-- ABOUT THIS EXERCISE --
From the material below, give the number of lines that hold the string "none" and nothing further.

-- RECORDS FOR THE TASK --
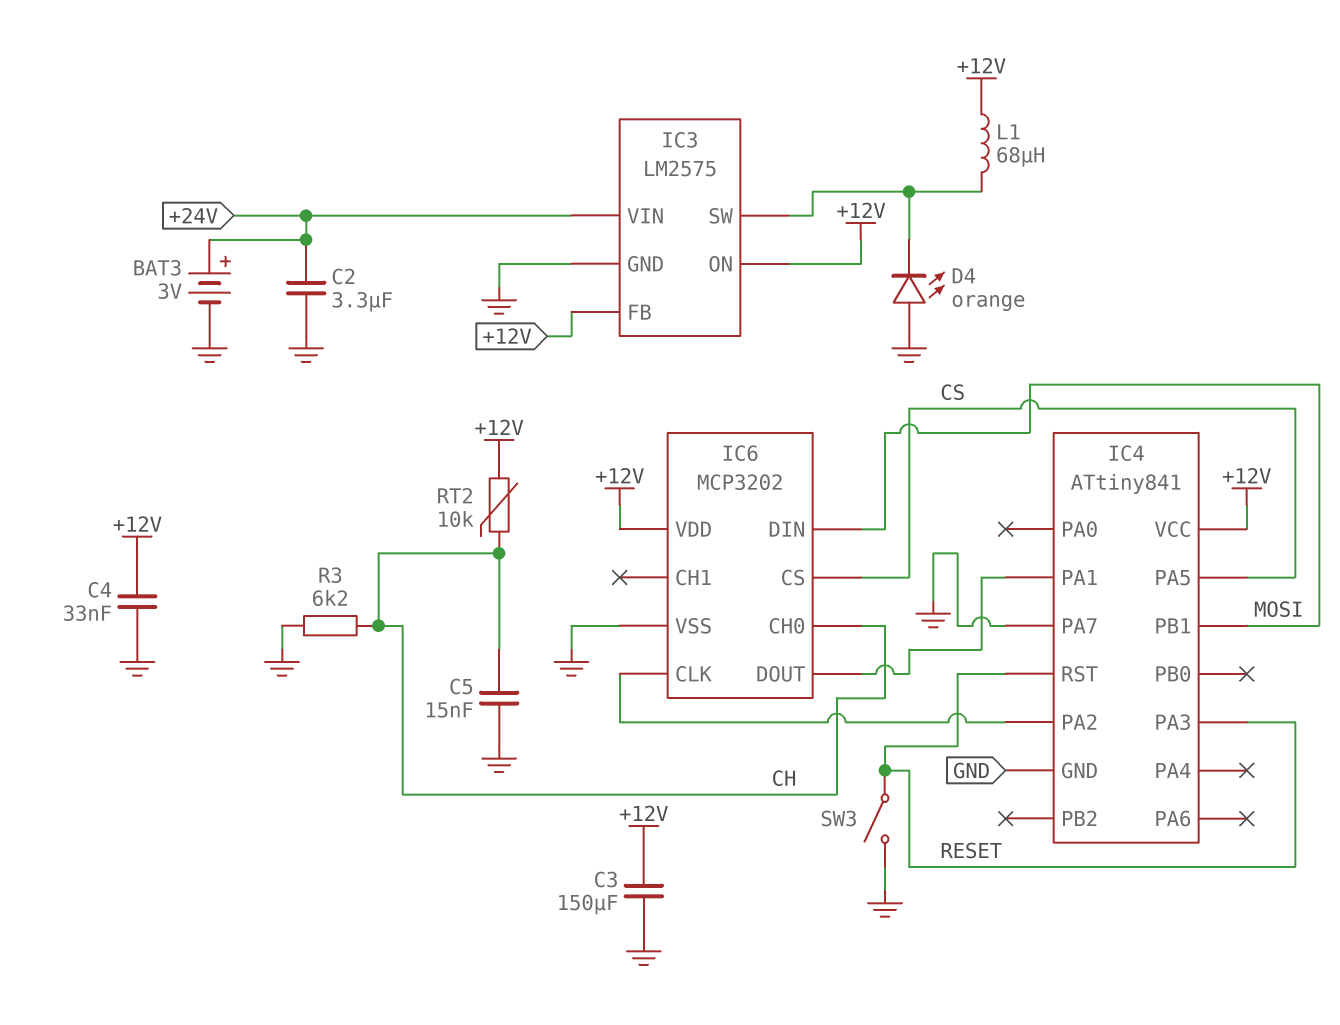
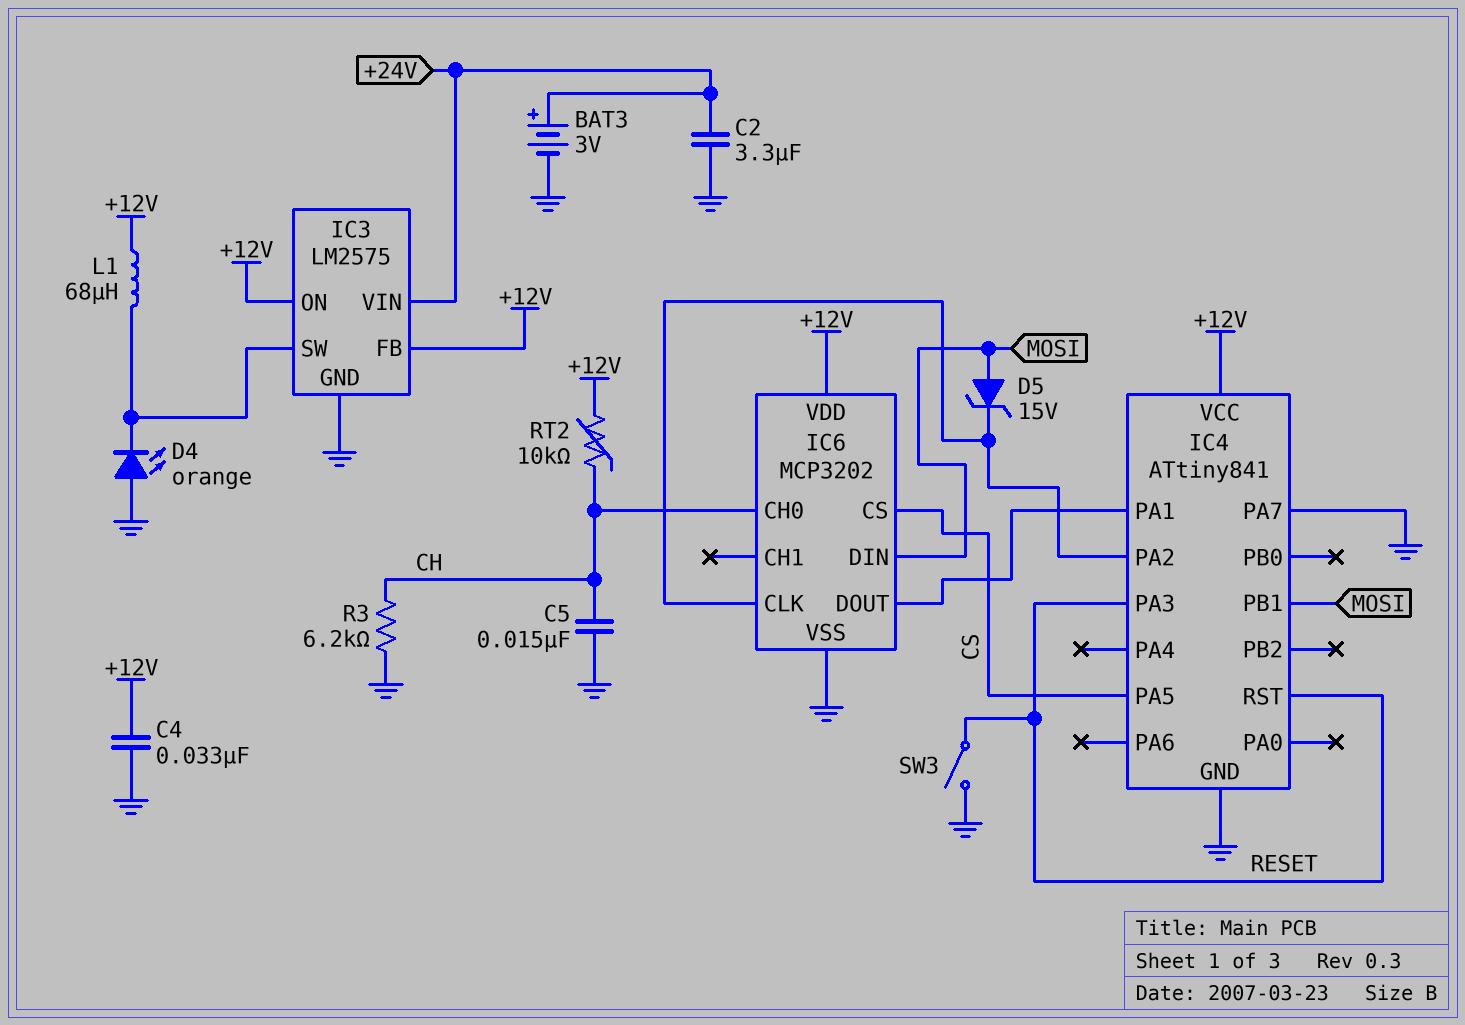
C3: 150uF (+12V, GND) -> none
D5: none -> zener 15V (A MOSI, K IC4/PA2)

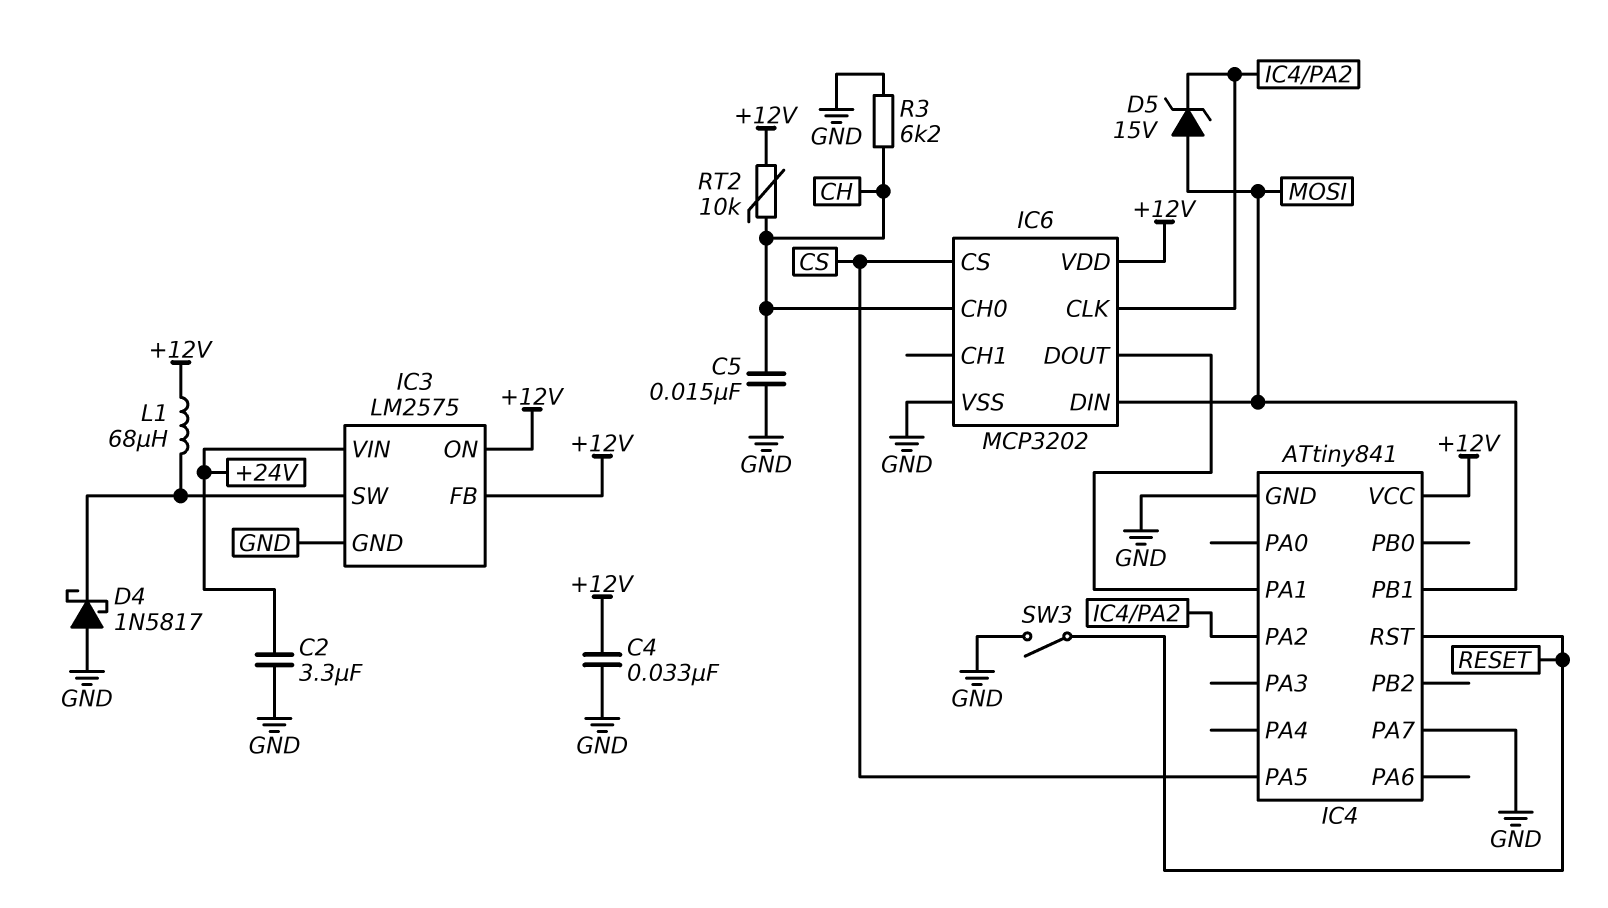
BAT3: 3V (plus +24V, minus GND) -> none
D4: LED orange (A GND, K IC3/SW) -> schottky 1N5817 (A GND, K IC3/SW)
IC4 pin PA3: RESET -> none

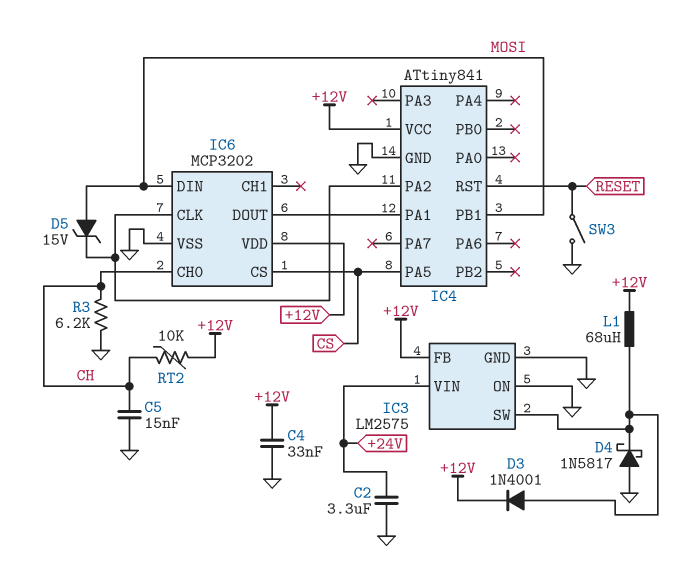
D3: none -> diode 1N4001 (A IC3/SW, K +12V)
IC3 pin ON: +12V -> GND
IC4 pin PA7: GND -> none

-- RESULT OF THIS TASK --
6